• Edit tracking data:
[Start of Attachment]

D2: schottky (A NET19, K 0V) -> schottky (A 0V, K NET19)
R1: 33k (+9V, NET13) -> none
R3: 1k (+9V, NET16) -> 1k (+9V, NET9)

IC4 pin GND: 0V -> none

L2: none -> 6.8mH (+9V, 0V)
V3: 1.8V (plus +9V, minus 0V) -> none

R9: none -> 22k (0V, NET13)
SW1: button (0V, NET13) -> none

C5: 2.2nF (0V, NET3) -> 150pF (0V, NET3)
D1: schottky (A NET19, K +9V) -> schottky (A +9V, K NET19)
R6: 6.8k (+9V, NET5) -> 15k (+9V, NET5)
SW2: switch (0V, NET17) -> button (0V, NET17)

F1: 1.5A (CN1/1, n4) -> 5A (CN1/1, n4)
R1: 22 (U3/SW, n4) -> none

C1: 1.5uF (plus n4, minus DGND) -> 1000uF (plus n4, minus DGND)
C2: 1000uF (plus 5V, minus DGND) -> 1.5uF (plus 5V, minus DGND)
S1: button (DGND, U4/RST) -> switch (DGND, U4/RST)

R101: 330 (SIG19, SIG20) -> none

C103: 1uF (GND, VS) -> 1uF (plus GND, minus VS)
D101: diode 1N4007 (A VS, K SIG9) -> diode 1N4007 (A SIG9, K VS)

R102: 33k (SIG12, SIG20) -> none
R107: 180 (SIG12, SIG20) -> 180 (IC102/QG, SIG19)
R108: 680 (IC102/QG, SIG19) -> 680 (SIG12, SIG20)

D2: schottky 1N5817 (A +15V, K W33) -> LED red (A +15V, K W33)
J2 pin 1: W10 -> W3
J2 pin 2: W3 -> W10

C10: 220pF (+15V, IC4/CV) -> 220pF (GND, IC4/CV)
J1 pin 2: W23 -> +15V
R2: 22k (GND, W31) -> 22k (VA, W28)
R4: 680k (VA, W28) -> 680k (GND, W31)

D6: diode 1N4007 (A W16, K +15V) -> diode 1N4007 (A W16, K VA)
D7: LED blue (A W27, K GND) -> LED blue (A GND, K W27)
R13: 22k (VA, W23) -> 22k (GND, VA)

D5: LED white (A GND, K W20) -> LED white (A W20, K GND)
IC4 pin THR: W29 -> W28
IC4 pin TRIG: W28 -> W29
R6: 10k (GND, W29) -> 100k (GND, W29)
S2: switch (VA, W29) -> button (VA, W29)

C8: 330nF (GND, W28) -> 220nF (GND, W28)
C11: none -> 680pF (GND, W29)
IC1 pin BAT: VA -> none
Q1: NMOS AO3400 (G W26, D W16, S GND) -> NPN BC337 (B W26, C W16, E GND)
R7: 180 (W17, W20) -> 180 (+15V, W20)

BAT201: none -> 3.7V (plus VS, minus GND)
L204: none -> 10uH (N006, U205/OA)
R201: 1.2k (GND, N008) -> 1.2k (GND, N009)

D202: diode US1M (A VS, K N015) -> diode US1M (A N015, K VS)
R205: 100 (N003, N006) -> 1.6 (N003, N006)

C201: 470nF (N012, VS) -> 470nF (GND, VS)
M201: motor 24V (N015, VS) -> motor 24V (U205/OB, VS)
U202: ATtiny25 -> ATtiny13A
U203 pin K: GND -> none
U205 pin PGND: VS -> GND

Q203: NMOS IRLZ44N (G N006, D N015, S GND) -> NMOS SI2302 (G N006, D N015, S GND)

[End of Attachment]

• WORK TO BE COMPLETED:
Check the entries above line by line and return each one containing the word "plus".

• PROBLEM SOLUTION:
V3: 1.8V (plus +9V, minus 0V) -> none
C1: 1.5uF (plus n4, minus DGND) -> 1000uF (plus n4, minus DGND)
C2: 1000uF (plus 5V, minus DGND) -> 1.5uF (plus 5V, minus DGND)
C103: 1uF (GND, VS) -> 1uF (plus GND, minus VS)
BAT201: none -> 3.7V (plus VS, minus GND)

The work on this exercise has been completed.